Your goal:
In the records below, find the line that contains "R6: 680 (IC8/PD4, IND) -> 820 (IC8/PD4, IND)" and the line that contains "L2: none -> 15mH (LED, U1/OUT)", then retype exactly those two lines and every line between them.

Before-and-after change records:
========================
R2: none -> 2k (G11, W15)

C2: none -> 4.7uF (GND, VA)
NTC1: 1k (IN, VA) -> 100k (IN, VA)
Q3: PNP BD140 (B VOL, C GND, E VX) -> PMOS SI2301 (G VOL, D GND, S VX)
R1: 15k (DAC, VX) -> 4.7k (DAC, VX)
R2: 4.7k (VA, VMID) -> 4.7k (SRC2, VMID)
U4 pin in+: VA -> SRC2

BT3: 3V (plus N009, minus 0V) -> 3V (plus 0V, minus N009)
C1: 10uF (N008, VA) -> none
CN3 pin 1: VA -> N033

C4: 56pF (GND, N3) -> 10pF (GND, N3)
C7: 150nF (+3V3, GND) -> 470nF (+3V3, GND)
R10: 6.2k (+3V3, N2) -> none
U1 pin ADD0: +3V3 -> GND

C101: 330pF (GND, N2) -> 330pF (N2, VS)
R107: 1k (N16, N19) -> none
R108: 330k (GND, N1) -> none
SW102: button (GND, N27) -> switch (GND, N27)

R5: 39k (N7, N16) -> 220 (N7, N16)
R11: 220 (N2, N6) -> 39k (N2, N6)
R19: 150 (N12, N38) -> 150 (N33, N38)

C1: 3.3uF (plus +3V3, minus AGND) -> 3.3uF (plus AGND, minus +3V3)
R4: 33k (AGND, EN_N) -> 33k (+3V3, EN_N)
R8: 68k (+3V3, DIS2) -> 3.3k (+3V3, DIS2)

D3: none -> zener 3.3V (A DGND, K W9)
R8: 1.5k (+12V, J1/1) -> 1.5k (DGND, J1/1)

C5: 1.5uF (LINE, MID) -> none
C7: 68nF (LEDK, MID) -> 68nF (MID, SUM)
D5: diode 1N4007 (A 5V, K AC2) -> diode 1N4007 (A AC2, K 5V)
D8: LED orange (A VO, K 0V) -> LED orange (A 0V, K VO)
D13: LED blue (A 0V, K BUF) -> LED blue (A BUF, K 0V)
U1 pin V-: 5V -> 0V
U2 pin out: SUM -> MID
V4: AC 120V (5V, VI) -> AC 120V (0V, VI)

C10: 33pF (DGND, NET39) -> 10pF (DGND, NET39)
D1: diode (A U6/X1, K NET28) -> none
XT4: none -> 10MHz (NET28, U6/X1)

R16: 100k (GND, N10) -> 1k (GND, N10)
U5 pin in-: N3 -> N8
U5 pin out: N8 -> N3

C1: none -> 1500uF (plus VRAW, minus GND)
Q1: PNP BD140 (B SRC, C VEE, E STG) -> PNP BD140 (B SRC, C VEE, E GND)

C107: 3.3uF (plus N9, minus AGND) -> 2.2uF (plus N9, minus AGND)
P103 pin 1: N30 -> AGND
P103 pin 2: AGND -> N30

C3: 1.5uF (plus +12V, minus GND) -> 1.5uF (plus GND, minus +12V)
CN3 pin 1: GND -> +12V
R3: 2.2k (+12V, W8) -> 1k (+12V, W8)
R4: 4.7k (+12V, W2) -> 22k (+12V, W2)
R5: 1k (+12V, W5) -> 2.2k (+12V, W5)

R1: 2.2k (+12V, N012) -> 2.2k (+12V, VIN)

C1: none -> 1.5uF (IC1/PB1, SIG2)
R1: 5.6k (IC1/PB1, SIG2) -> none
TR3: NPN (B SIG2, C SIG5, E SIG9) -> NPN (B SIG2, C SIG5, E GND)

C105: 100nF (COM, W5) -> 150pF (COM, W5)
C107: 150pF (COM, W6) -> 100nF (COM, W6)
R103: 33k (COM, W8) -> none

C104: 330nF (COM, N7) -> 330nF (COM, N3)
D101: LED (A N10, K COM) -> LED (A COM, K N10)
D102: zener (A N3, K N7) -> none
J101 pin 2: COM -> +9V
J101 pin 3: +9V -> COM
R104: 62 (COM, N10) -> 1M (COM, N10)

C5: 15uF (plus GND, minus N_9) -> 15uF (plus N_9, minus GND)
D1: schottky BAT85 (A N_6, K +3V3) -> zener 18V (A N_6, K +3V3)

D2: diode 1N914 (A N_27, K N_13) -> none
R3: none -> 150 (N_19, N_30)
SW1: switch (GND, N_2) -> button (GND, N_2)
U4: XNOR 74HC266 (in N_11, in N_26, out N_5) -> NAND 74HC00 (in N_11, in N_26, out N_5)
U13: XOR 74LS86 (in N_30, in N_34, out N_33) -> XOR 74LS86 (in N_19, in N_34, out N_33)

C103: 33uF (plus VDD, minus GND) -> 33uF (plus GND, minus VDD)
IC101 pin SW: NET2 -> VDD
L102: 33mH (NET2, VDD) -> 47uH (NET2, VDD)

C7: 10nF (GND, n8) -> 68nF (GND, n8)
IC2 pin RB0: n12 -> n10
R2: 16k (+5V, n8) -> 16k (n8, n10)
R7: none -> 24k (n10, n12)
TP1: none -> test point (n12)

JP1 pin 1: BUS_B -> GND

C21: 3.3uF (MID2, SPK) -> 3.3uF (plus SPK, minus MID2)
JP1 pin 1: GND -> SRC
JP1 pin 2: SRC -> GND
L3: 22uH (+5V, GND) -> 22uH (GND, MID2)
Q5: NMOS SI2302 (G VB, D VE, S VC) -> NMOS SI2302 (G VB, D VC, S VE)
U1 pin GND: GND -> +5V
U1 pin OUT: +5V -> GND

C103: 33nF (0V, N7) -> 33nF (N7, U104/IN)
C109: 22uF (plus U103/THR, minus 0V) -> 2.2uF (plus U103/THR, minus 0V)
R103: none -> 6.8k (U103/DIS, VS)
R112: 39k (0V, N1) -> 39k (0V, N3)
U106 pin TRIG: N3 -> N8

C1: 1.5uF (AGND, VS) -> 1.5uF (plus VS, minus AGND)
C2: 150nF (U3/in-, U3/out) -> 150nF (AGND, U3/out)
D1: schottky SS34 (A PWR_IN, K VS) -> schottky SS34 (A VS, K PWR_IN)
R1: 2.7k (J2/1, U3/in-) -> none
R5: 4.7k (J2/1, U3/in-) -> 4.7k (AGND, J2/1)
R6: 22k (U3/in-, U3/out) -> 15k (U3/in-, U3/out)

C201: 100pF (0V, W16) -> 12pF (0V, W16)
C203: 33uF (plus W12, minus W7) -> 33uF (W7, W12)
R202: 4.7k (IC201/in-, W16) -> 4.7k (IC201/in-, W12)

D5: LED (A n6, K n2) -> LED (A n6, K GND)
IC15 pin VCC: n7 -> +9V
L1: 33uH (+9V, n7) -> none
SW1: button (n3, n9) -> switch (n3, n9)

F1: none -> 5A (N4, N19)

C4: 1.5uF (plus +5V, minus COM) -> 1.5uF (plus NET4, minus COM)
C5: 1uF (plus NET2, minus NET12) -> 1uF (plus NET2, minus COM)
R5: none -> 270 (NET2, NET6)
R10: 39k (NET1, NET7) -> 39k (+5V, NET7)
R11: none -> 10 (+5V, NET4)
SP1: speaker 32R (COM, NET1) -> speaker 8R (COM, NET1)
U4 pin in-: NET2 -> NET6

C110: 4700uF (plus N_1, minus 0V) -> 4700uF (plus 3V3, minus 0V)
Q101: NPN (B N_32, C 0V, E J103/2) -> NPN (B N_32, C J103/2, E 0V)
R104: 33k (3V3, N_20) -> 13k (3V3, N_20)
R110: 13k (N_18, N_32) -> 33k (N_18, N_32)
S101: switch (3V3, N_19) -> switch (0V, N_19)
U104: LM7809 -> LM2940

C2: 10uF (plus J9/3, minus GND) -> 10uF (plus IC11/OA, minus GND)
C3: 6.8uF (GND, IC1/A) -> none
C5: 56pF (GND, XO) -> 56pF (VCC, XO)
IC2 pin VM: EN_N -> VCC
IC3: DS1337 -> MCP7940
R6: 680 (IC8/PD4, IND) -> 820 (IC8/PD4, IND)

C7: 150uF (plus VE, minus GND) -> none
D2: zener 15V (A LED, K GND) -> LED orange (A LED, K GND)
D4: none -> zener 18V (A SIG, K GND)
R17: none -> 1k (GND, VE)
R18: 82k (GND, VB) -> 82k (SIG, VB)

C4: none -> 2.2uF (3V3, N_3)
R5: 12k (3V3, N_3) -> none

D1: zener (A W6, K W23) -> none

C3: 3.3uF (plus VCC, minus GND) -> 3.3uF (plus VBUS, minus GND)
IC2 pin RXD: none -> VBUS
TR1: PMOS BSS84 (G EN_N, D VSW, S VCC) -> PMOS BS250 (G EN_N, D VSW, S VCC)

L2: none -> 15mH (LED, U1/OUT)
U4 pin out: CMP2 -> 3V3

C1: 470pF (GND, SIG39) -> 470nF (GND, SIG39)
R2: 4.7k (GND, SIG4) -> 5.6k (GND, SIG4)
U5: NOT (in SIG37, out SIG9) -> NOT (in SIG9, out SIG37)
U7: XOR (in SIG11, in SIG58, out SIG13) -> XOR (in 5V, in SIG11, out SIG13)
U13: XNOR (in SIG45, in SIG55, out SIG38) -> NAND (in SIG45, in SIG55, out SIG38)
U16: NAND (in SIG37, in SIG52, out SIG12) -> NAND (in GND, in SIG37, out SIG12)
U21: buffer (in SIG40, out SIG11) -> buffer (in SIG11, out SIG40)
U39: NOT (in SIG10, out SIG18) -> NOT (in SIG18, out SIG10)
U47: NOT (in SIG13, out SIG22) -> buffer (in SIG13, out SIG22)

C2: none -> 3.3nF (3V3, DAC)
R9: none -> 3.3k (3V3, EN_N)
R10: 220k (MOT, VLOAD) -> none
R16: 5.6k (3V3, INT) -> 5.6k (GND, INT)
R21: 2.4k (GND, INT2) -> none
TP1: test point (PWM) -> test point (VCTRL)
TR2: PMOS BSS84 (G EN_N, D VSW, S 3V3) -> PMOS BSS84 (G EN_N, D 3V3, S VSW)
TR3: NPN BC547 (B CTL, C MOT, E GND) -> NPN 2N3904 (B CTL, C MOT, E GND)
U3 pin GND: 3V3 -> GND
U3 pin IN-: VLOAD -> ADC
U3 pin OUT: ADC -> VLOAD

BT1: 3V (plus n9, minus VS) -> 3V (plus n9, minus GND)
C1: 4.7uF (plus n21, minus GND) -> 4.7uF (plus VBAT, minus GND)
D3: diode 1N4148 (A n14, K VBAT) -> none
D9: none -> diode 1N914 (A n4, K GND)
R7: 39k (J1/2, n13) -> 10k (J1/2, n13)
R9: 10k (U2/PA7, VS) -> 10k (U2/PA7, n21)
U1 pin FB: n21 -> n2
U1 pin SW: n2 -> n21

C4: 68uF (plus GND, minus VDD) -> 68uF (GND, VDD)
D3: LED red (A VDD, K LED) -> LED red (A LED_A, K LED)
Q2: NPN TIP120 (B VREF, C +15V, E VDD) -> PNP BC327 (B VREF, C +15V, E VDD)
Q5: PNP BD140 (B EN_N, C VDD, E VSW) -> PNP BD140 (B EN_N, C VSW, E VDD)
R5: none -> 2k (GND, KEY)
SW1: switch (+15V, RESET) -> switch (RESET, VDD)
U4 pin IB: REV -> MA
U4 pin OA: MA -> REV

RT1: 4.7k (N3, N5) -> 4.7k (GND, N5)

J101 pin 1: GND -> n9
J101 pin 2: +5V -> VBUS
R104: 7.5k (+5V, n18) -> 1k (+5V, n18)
========================
Answer below:
R6: 680 (IC8/PD4, IND) -> 820 (IC8/PD4, IND)

C7: 150uF (plus VE, minus GND) -> none
D2: zener 15V (A LED, K GND) -> LED orange (A LED, K GND)
D4: none -> zener 18V (A SIG, K GND)
R17: none -> 1k (GND, VE)
R18: 82k (GND, VB) -> 82k (SIG, VB)

C4: none -> 2.2uF (3V3, N_3)
R5: 12k (3V3, N_3) -> none

D1: zener (A W6, K W23) -> none

C3: 3.3uF (plus VCC, minus GND) -> 3.3uF (plus VBUS, minus GND)
IC2 pin RXD: none -> VBUS
TR1: PMOS BSS84 (G EN_N, D VSW, S VCC) -> PMOS BS250 (G EN_N, D VSW, S VCC)

L2: none -> 15mH (LED, U1/OUT)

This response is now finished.